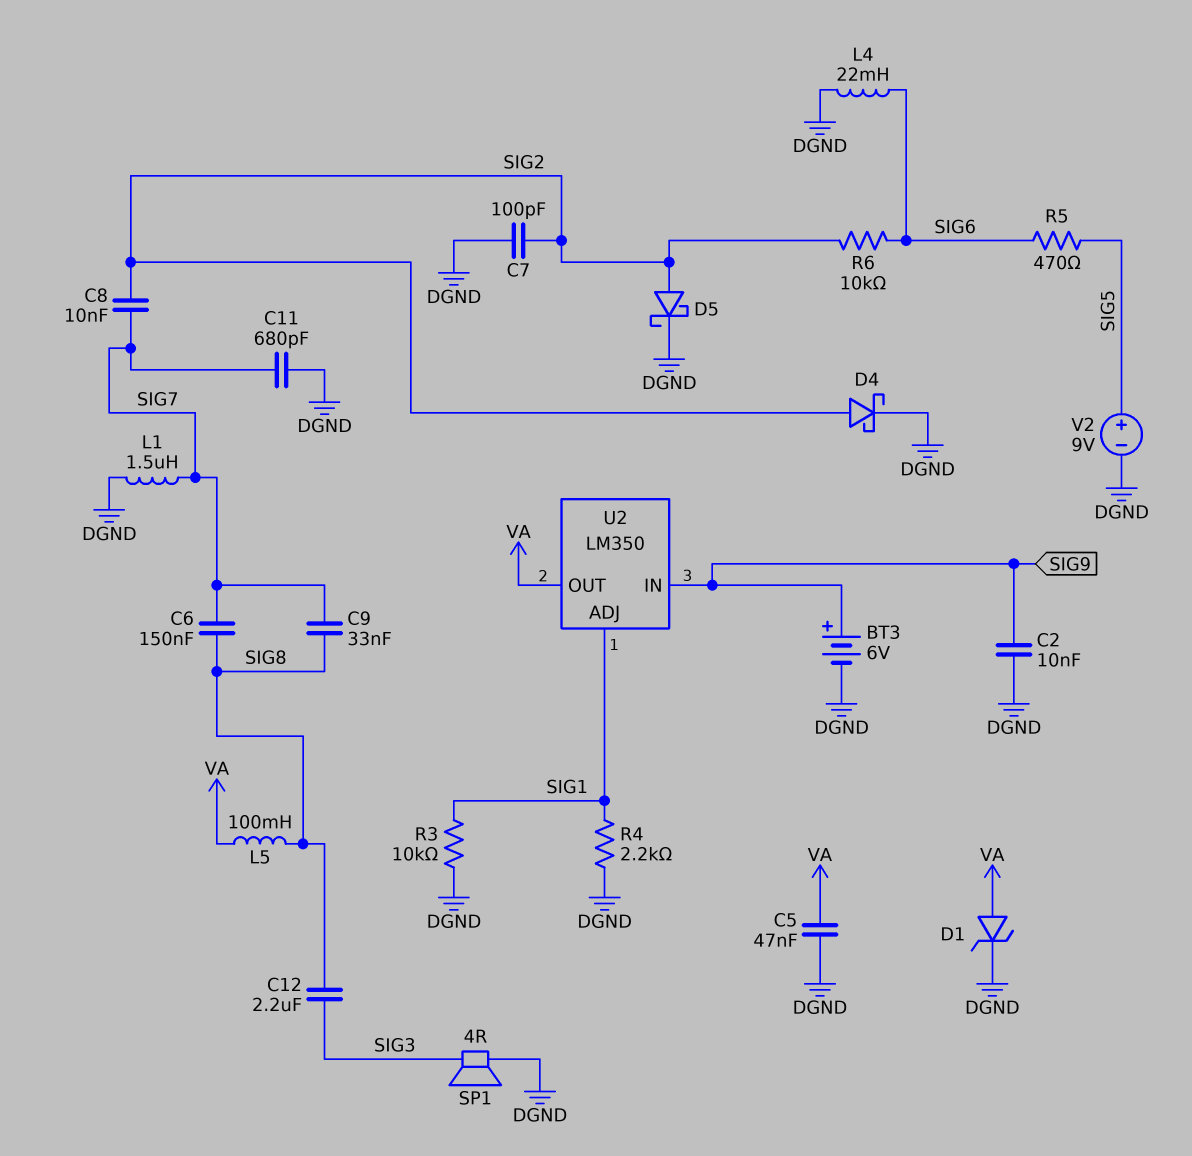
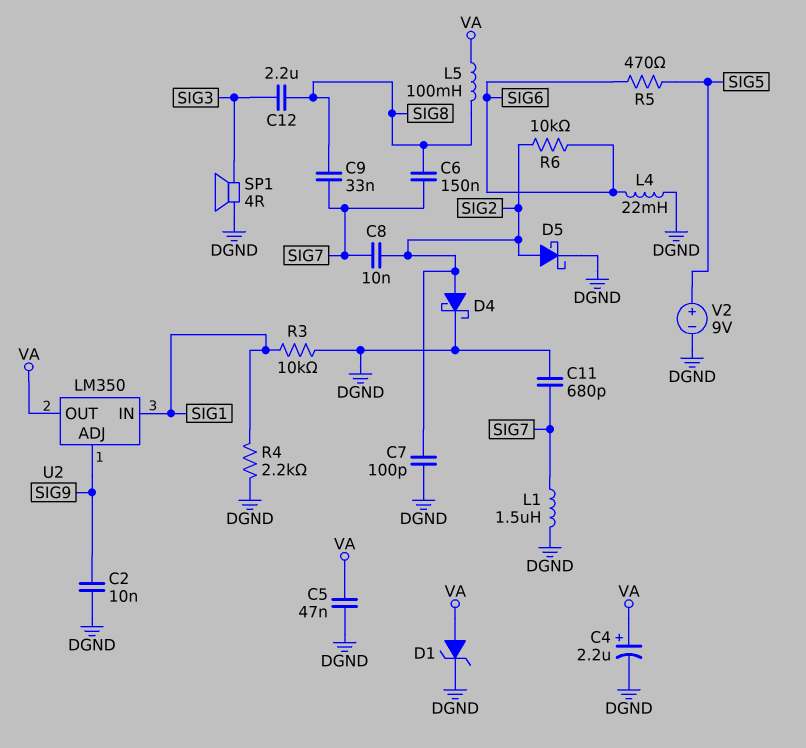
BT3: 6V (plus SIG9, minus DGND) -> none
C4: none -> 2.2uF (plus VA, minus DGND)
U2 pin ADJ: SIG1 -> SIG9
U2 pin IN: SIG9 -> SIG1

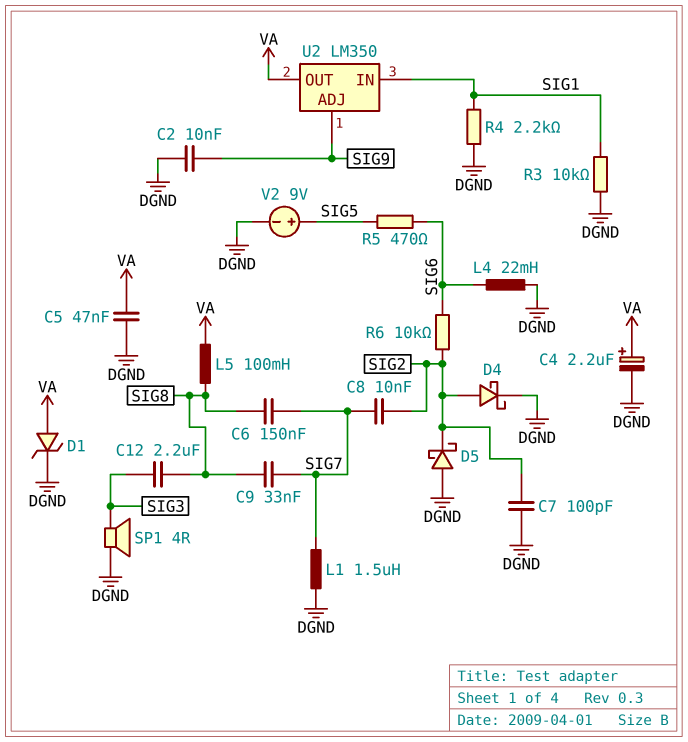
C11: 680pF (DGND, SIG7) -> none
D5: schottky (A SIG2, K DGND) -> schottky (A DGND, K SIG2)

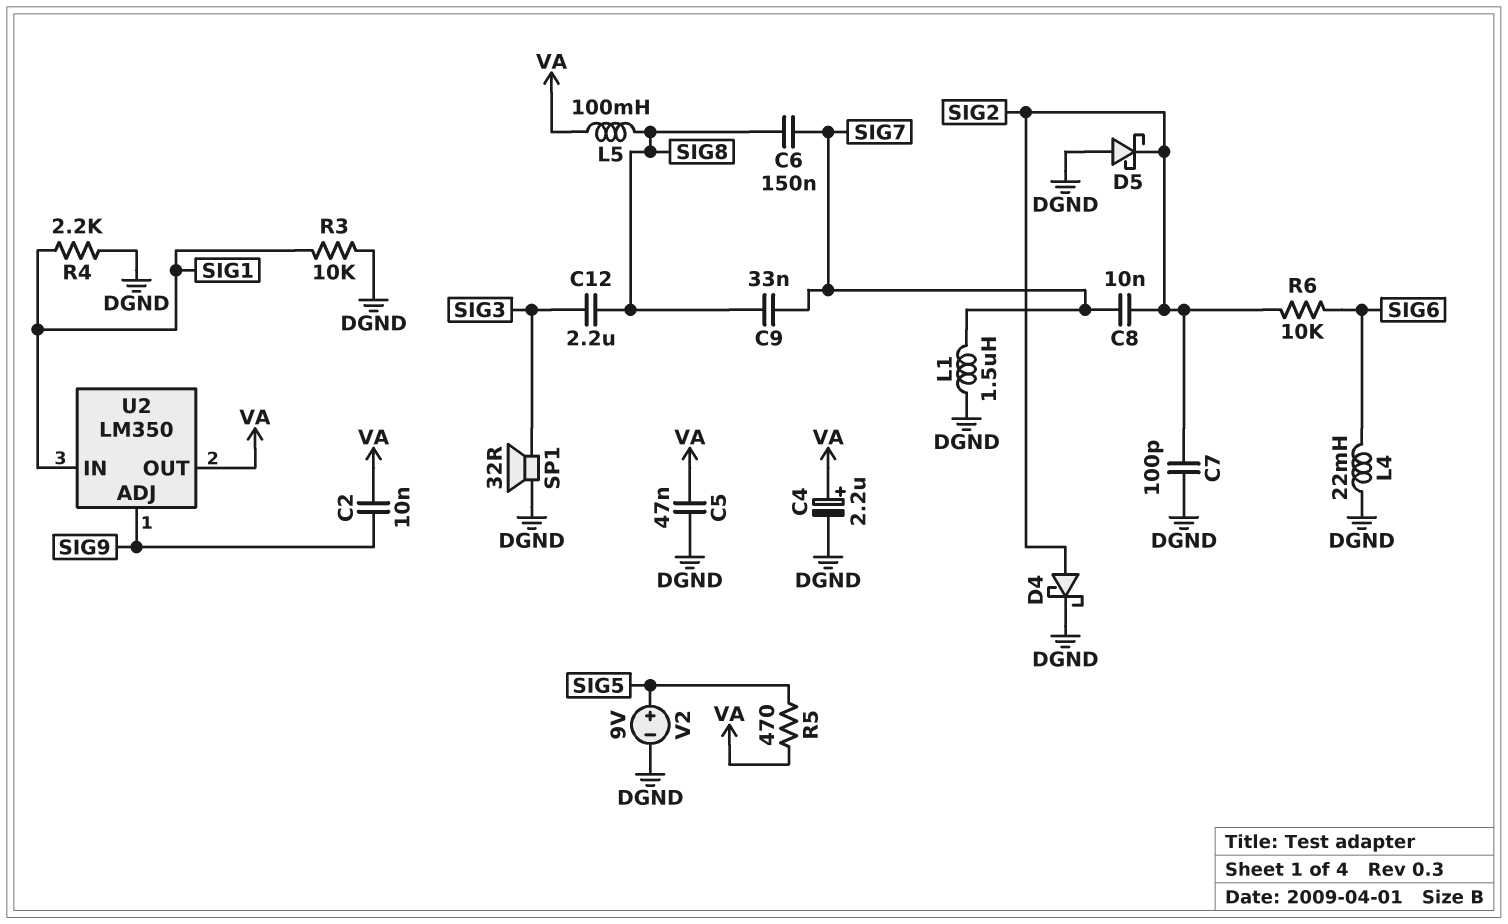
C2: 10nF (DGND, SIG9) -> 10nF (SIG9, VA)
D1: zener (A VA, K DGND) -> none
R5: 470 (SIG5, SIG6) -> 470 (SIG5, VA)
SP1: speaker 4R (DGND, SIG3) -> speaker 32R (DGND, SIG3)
□ □ □ □ □
- INSTRUCTIONS FOR THE TASK -
Please retype the entries above word for word, but only from the line containing "D5: schottky (A" through the last line, and without the pictures.

- REPLY -
D5: schottky (A SIG2, K DGND) -> schottky (A DGND, K SIG2)

C2: 10nF (DGND, SIG9) -> 10nF (SIG9, VA)
D1: zener (A VA, K DGND) -> none
R5: 470 (SIG5, SIG6) -> 470 (SIG5, VA)
SP1: speaker 4R (DGND, SIG3) -> speaker 32R (DGND, SIG3)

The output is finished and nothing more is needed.